*** Data shown ***

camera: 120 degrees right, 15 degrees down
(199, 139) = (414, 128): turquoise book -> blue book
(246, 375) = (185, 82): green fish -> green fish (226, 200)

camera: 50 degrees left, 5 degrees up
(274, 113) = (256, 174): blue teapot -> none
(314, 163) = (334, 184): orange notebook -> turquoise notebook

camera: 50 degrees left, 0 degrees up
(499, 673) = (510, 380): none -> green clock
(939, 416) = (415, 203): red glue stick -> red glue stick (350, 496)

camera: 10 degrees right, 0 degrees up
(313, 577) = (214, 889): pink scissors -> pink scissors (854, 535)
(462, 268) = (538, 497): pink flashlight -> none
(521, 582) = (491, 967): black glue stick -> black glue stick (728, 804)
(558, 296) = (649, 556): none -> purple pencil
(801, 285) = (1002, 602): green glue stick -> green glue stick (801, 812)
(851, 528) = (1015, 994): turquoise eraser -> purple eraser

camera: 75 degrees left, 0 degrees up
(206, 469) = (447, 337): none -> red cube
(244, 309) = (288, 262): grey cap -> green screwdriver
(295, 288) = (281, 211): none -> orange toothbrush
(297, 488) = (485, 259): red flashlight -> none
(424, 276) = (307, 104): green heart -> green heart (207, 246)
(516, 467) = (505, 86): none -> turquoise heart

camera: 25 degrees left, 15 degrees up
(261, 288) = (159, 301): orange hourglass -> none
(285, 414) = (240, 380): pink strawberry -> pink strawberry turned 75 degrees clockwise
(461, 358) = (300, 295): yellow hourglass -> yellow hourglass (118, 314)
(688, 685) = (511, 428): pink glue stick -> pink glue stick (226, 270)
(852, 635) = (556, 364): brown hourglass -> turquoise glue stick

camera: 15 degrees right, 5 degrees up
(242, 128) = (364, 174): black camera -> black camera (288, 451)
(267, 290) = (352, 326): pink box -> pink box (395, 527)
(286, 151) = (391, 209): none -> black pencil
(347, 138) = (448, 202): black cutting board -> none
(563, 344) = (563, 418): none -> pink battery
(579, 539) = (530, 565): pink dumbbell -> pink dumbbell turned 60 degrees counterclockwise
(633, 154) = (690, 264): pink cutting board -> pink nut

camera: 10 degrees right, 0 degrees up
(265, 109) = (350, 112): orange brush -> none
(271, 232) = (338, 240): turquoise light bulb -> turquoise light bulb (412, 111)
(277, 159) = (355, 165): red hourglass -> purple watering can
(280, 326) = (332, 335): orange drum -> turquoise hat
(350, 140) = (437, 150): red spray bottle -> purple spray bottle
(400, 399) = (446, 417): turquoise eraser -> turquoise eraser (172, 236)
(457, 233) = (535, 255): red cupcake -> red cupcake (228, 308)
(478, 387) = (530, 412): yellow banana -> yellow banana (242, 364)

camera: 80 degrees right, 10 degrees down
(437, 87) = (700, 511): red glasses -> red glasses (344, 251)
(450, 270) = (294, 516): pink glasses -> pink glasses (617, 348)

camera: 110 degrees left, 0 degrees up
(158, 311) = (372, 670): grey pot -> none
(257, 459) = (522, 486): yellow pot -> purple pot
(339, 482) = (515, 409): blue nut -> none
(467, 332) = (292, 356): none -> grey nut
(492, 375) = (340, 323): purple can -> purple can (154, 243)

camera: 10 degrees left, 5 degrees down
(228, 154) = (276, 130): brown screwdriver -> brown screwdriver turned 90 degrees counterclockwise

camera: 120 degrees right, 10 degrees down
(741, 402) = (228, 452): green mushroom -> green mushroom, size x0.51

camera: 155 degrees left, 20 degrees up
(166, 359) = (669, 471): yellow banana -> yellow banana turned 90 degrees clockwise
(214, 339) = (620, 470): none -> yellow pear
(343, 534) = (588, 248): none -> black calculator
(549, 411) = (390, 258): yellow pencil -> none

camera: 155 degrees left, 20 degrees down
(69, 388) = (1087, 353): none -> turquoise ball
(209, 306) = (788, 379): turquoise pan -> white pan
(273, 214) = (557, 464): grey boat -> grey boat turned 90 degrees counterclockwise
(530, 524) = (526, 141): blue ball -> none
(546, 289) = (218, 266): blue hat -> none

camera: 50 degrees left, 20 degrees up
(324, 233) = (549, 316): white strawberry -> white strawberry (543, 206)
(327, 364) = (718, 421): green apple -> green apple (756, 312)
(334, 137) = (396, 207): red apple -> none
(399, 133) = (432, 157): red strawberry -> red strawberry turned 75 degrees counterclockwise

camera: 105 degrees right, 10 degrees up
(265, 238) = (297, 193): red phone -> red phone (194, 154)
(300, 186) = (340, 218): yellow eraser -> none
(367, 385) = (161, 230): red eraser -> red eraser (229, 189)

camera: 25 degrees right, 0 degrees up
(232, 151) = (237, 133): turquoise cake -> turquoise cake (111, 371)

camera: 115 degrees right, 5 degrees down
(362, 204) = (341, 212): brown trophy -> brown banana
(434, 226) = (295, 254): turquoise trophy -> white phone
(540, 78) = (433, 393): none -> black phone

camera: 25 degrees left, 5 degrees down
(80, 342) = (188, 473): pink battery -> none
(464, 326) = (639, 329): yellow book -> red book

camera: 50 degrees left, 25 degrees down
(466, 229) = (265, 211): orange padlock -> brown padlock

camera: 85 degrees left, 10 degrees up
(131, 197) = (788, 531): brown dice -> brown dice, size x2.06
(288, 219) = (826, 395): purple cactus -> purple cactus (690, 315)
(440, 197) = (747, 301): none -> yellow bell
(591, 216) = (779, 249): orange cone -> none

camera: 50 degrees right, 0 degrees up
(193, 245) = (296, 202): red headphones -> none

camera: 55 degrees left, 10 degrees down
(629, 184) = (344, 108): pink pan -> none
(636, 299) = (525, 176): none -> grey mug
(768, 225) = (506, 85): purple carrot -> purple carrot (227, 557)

*** End of Data shown ***

● Problem details:
Copy, exactly and only, the lines above that begin with the one containing "(939, 416) = (415, 203): red" and finish with the one containing "(579, 539) = (530, 565): pink".

● Solved exercise:
(939, 416) = (415, 203): red glue stick -> red glue stick (350, 496)

camera: 10 degrees right, 0 degrees up
(313, 577) = (214, 889): pink scissors -> pink scissors (854, 535)
(462, 268) = (538, 497): pink flashlight -> none
(521, 582) = (491, 967): black glue stick -> black glue stick (728, 804)
(558, 296) = (649, 556): none -> purple pencil
(801, 285) = (1002, 602): green glue stick -> green glue stick (801, 812)
(851, 528) = (1015, 994): turquoise eraser -> purple eraser

camera: 75 degrees left, 0 degrees up
(206, 469) = (447, 337): none -> red cube
(244, 309) = (288, 262): grey cap -> green screwdriver
(295, 288) = (281, 211): none -> orange toothbrush
(297, 488) = (485, 259): red flashlight -> none
(424, 276) = (307, 104): green heart -> green heart (207, 246)
(516, 467) = (505, 86): none -> turquoise heart

camera: 25 degrees left, 15 degrees up
(261, 288) = (159, 301): orange hourglass -> none
(285, 414) = (240, 380): pink strawberry -> pink strawberry turned 75 degrees clockwise
(461, 358) = (300, 295): yellow hourglass -> yellow hourglass (118, 314)
(688, 685) = (511, 428): pink glue stick -> pink glue stick (226, 270)
(852, 635) = (556, 364): brown hourglass -> turquoise glue stick

camera: 15 degrees right, 5 degrees up
(242, 128) = (364, 174): black camera -> black camera (288, 451)
(267, 290) = (352, 326): pink box -> pink box (395, 527)
(286, 151) = (391, 209): none -> black pencil
(347, 138) = (448, 202): black cutting board -> none
(563, 344) = (563, 418): none -> pink battery
(579, 539) = (530, 565): pink dumbbell -> pink dumbbell turned 60 degrees counterclockwise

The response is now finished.